═══ RECORDED DATA ═══
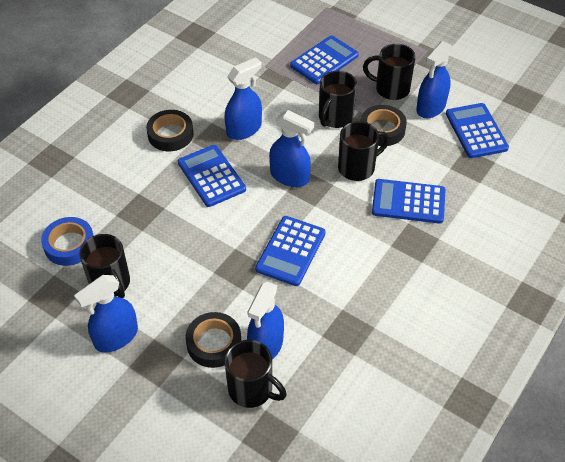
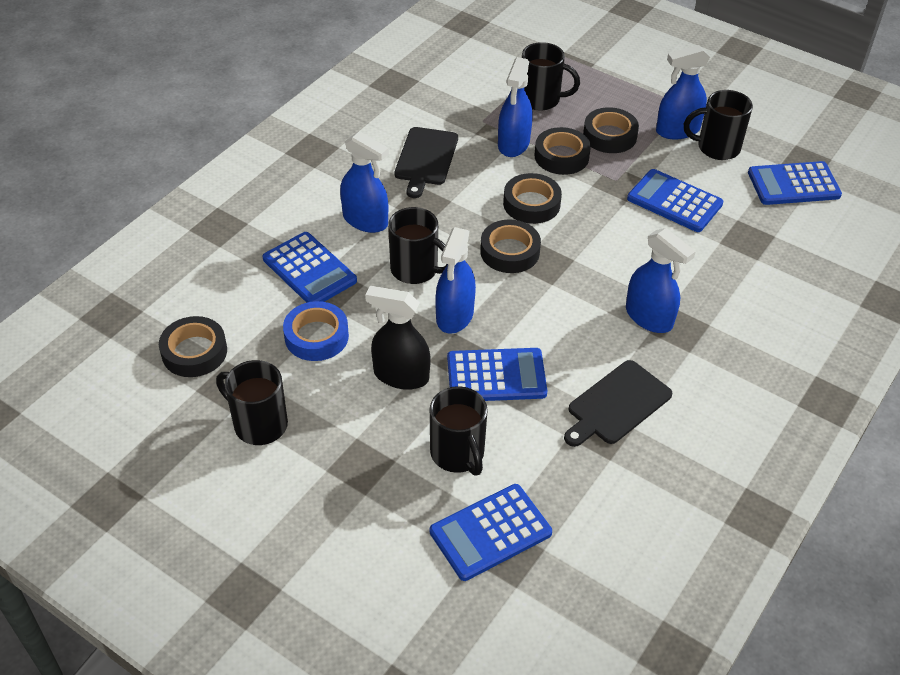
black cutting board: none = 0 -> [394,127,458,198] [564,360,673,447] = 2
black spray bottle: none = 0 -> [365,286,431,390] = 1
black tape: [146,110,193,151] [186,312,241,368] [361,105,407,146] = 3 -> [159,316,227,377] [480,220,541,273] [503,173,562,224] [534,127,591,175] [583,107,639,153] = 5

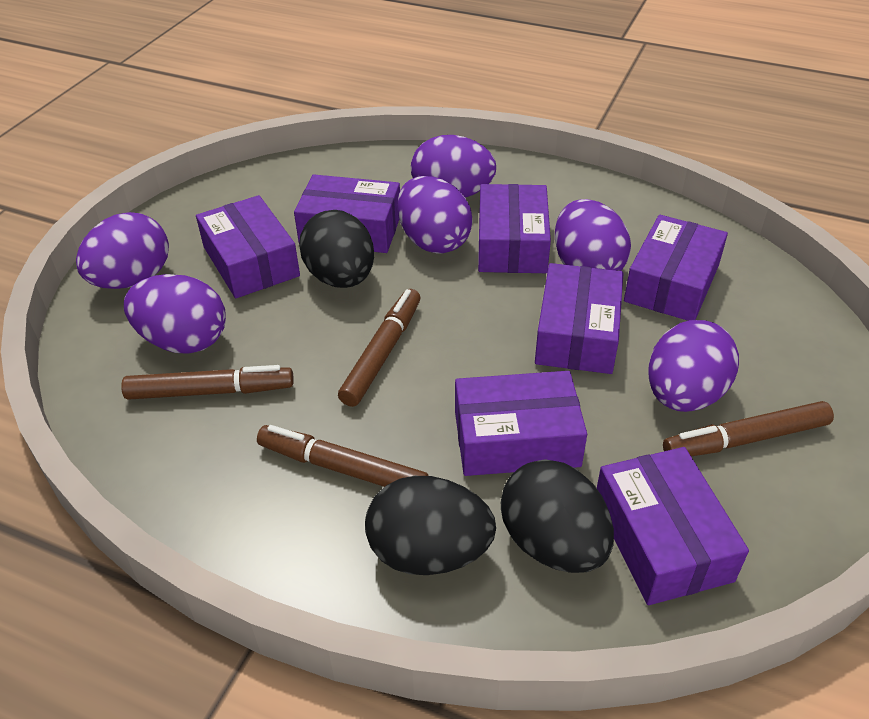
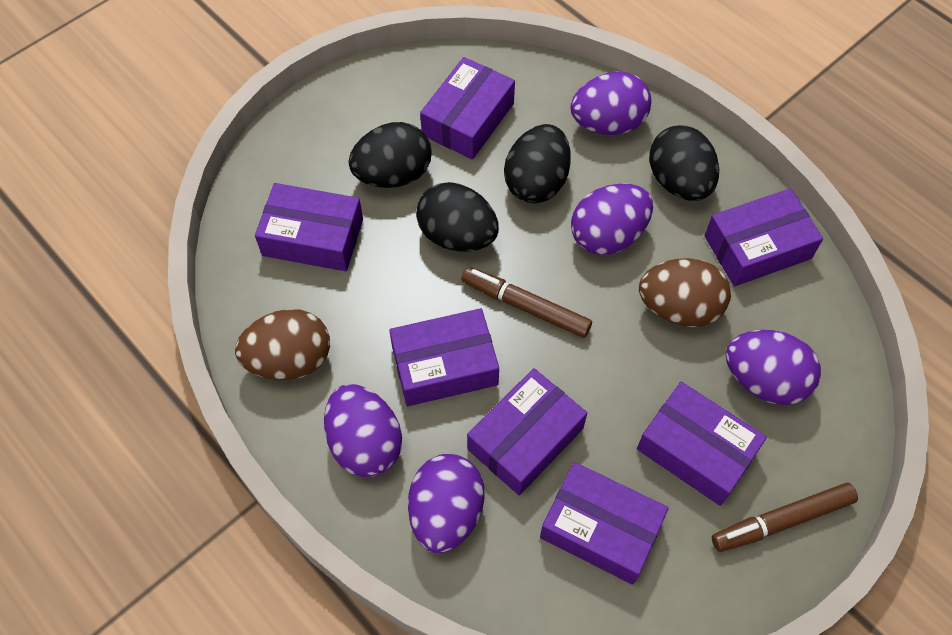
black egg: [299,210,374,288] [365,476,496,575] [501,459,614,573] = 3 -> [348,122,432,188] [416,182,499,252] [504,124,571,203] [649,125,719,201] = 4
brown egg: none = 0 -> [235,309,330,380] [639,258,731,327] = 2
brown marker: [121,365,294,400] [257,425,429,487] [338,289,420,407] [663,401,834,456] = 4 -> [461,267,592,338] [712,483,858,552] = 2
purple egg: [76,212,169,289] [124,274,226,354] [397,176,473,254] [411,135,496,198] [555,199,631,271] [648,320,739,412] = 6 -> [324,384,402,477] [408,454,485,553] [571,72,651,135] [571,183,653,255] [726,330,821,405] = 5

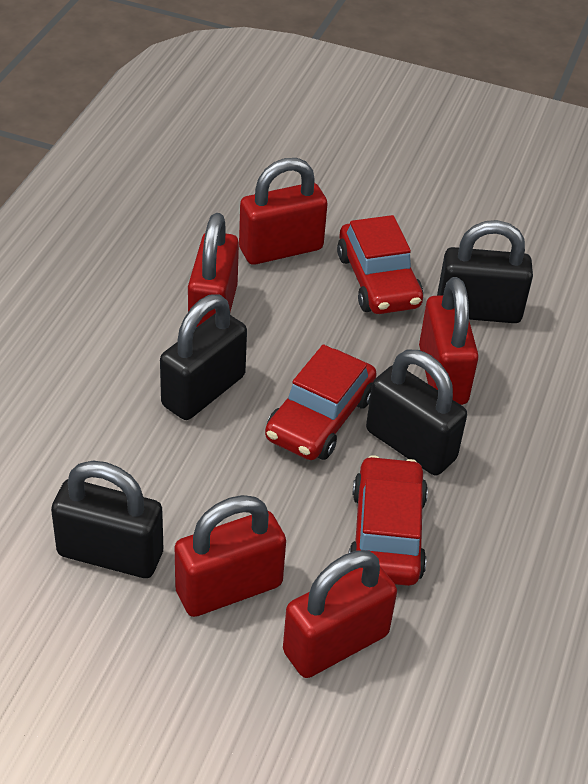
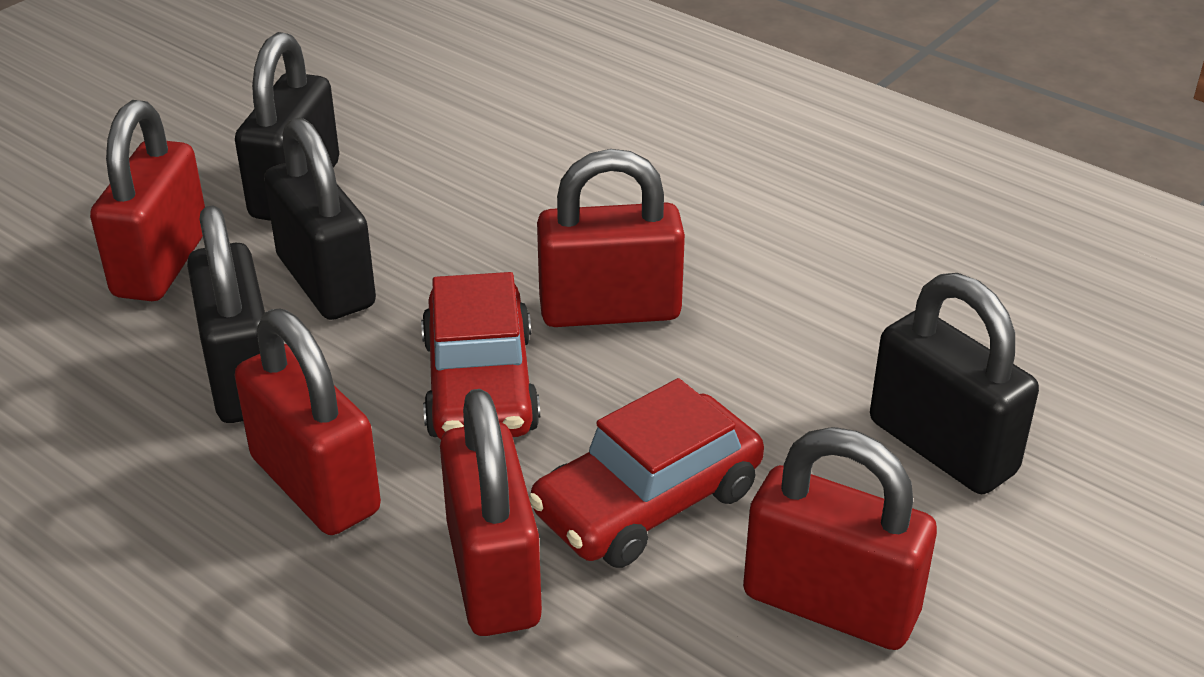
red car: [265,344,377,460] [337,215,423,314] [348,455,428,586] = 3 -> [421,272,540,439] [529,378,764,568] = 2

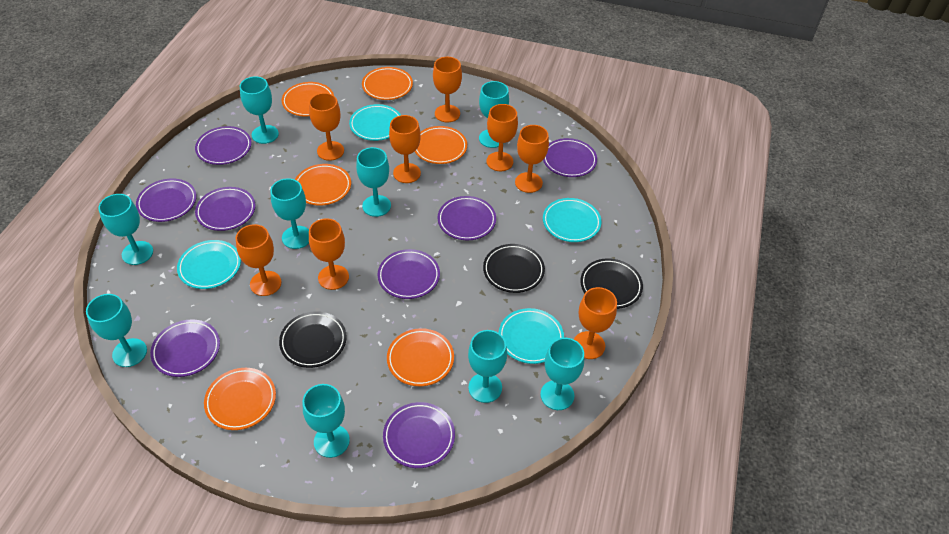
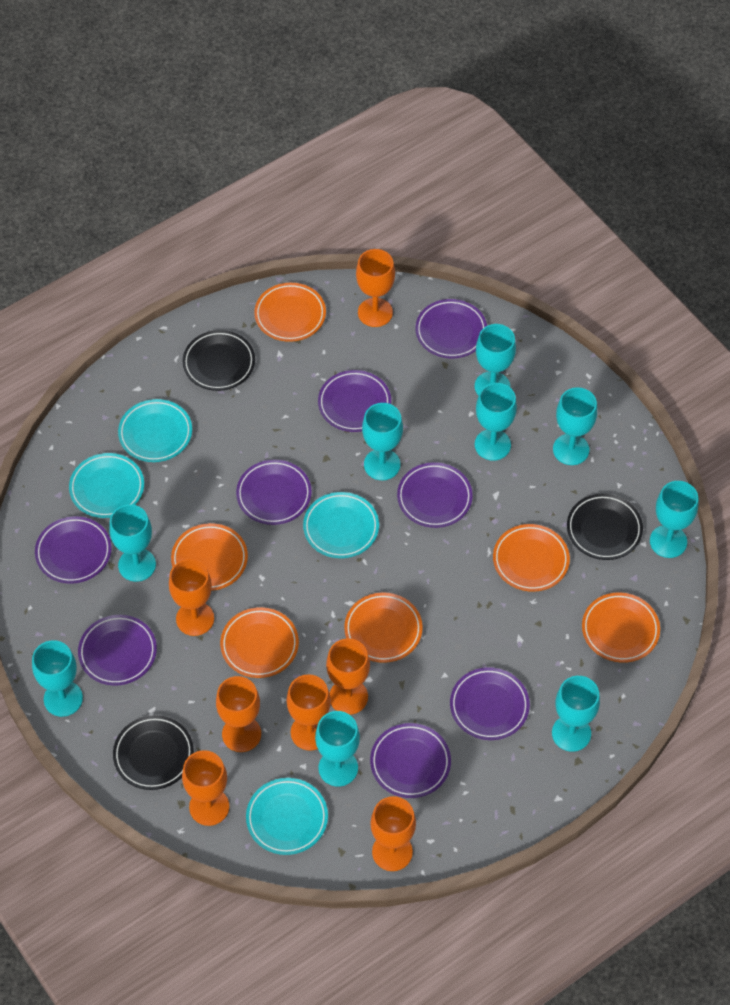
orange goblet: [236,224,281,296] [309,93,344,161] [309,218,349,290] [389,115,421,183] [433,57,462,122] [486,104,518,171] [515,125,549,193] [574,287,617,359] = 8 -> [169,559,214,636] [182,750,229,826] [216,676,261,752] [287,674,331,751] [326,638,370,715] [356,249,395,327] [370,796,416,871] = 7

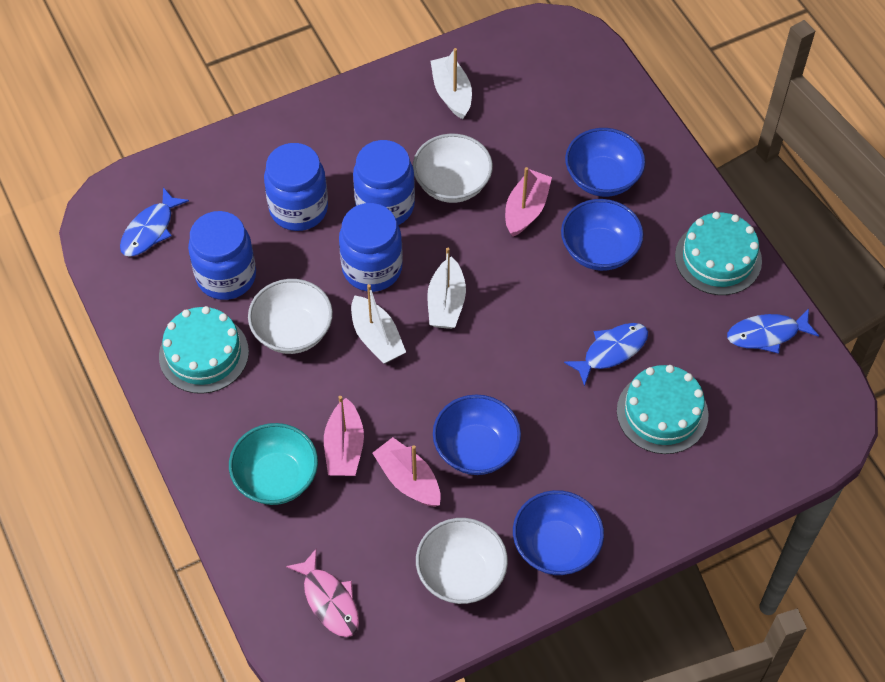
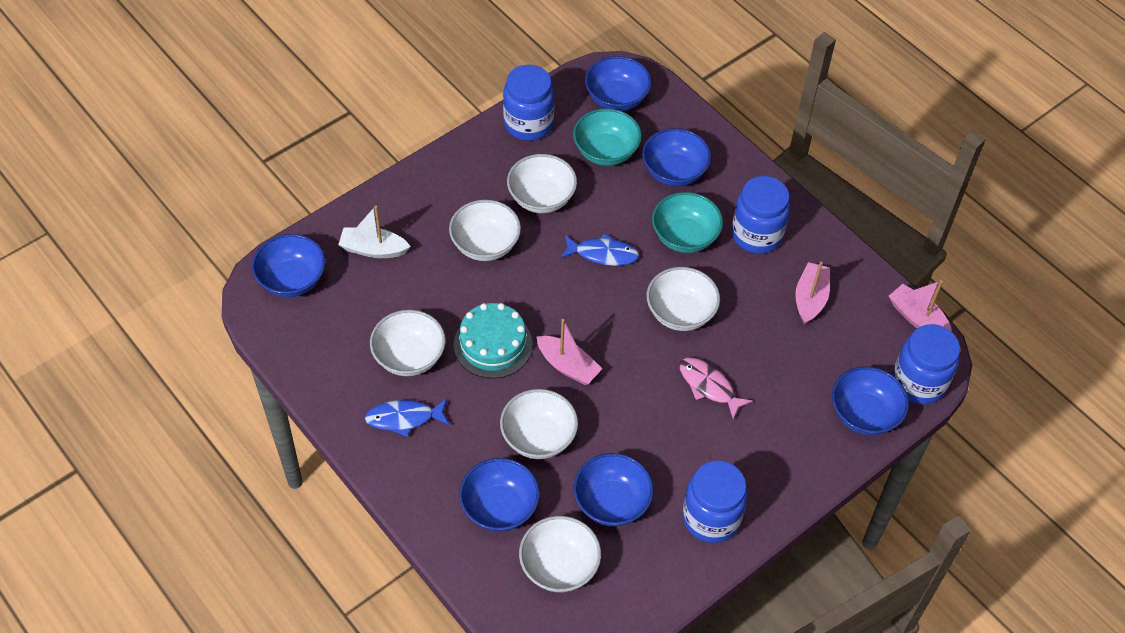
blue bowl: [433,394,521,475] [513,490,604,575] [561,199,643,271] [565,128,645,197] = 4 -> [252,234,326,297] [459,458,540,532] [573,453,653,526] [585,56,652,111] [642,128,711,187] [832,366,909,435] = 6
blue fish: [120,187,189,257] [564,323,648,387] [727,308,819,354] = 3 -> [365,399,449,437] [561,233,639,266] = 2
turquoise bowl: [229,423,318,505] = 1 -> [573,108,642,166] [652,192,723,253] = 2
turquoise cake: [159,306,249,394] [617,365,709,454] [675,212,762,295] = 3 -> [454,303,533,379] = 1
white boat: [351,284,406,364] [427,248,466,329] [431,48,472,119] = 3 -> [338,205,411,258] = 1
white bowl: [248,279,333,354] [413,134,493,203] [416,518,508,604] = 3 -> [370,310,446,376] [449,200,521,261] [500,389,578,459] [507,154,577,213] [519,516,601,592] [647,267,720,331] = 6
═══
WHAT YOU WILL DO: Please copy the preceding records exactly and omit the images.

ANSWER AREA:
black cutting board: none = 0 -> [394,127,458,198] [564,360,673,447] = 2
black spray bottle: none = 0 -> [365,286,431,390] = 1
black tape: [146,110,193,151] [186,312,241,368] [361,105,407,146] = 3 -> [159,316,227,377] [480,220,541,273] [503,173,562,224] [534,127,591,175] [583,107,639,153] = 5

black egg: [299,210,374,288] [365,476,496,575] [501,459,614,573] = 3 -> [348,122,432,188] [416,182,499,252] [504,124,571,203] [649,125,719,201] = 4
brown egg: none = 0 -> [235,309,330,380] [639,258,731,327] = 2
brown marker: [121,365,294,400] [257,425,429,487] [338,289,420,407] [663,401,834,456] = 4 -> [461,267,592,338] [712,483,858,552] = 2
purple egg: [76,212,169,289] [124,274,226,354] [397,176,473,254] [411,135,496,198] [555,199,631,271] [648,320,739,412] = 6 -> [324,384,402,477] [408,454,485,553] [571,72,651,135] [571,183,653,255] [726,330,821,405] = 5

red car: [265,344,377,460] [337,215,423,314] [348,455,428,586] = 3 -> [421,272,540,439] [529,378,764,568] = 2

orange goblet: [236,224,281,296] [309,93,344,161] [309,218,349,290] [389,115,421,183] [433,57,462,122] [486,104,518,171] [515,125,549,193] [574,287,617,359] = 8 -> [169,559,214,636] [182,750,229,826] [216,676,261,752] [287,674,331,751] [326,638,370,715] [356,249,395,327] [370,796,416,871] = 7

blue bowl: [433,394,521,475] [513,490,604,575] [561,199,643,271] [565,128,645,197] = 4 -> [252,234,326,297] [459,458,540,532] [573,453,653,526] [585,56,652,111] [642,128,711,187] [832,366,909,435] = 6
blue fish: [120,187,189,257] [564,323,648,387] [727,308,819,354] = 3 -> [365,399,449,437] [561,233,639,266] = 2
turquoise bowl: [229,423,318,505] = 1 -> [573,108,642,166] [652,192,723,253] = 2
turquoise cake: [159,306,249,394] [617,365,709,454] [675,212,762,295] = 3 -> [454,303,533,379] = 1
white boat: [351,284,406,364] [427,248,466,329] [431,48,472,119] = 3 -> [338,205,411,258] = 1
white bowl: [248,279,333,354] [413,134,493,203] [416,518,508,604] = 3 -> [370,310,446,376] [449,200,521,261] [500,389,578,459] [507,154,577,213] [519,516,601,592] [647,267,720,331] = 6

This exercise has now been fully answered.